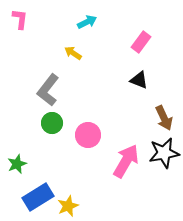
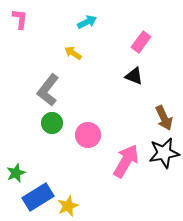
black triangle: moved 5 px left, 4 px up
green star: moved 1 px left, 9 px down
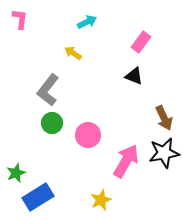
yellow star: moved 33 px right, 6 px up
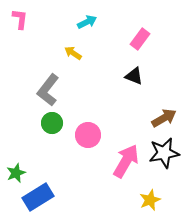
pink rectangle: moved 1 px left, 3 px up
brown arrow: rotated 95 degrees counterclockwise
yellow star: moved 49 px right
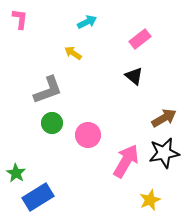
pink rectangle: rotated 15 degrees clockwise
black triangle: rotated 18 degrees clockwise
gray L-shape: rotated 148 degrees counterclockwise
green star: rotated 18 degrees counterclockwise
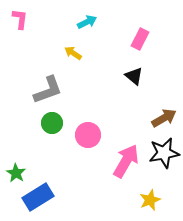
pink rectangle: rotated 25 degrees counterclockwise
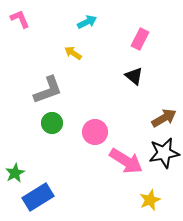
pink L-shape: rotated 30 degrees counterclockwise
pink circle: moved 7 px right, 3 px up
pink arrow: rotated 92 degrees clockwise
green star: moved 1 px left; rotated 12 degrees clockwise
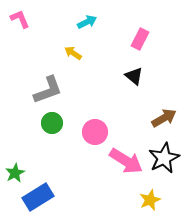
black star: moved 5 px down; rotated 16 degrees counterclockwise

_EXERCISE AIM_
Pick out each line of the entries above that contains the word "green".

_RESPONSE TO THE TASK_
green star: moved 1 px left, 9 px down
green star: rotated 18 degrees counterclockwise
green star: moved 1 px left; rotated 12 degrees clockwise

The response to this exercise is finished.